=== RECORDS SUPPLIED ===

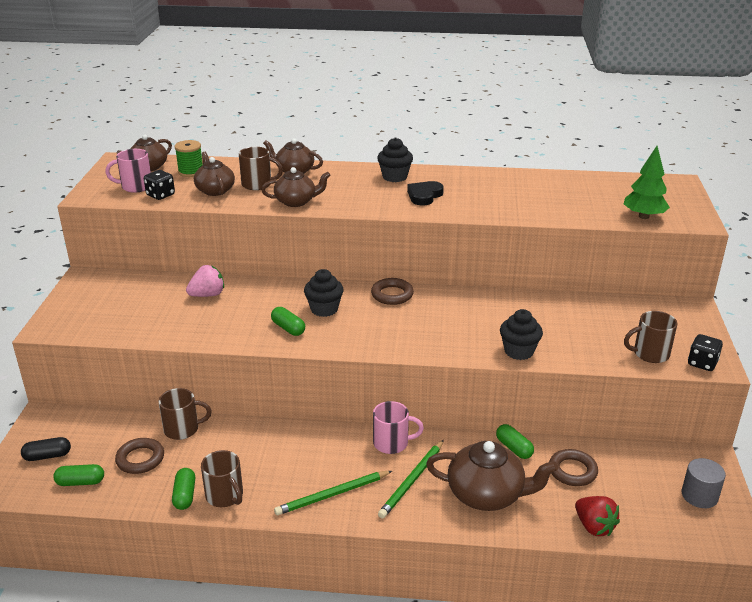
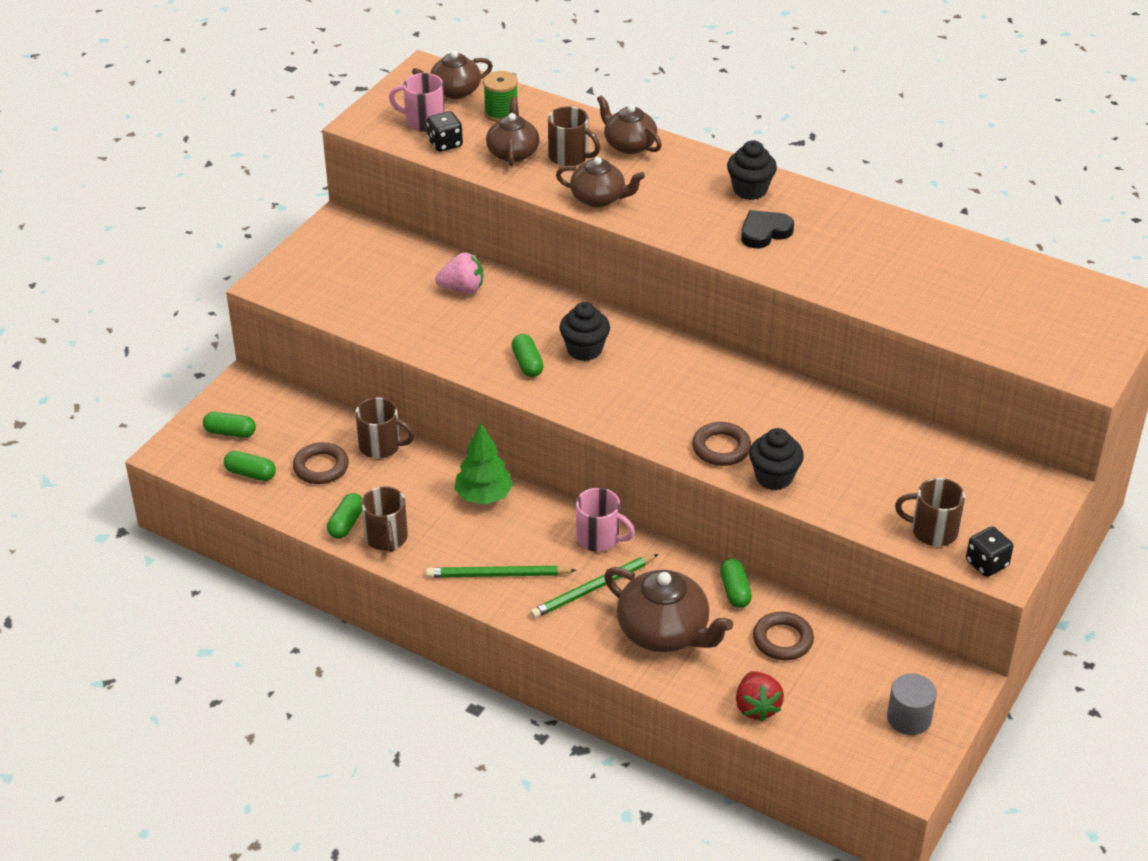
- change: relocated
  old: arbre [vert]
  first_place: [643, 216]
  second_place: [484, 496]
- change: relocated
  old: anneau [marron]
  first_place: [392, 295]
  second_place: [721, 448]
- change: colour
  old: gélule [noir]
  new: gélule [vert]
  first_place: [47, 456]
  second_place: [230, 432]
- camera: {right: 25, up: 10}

===

» ASSIGNMENT
Write out again every line above exactly as given; the pictures do not belong in the copy.

» COMPLETED EXERCISE
- change: relocated
  old: arbre [vert]
  first_place: [643, 216]
  second_place: [484, 496]
- change: relocated
  old: anneau [marron]
  first_place: [392, 295]
  second_place: [721, 448]
- change: colour
  old: gélule [noir]
  new: gélule [vert]
  first_place: [47, 456]
  second_place: [230, 432]
- camera: {right: 25, up: 10}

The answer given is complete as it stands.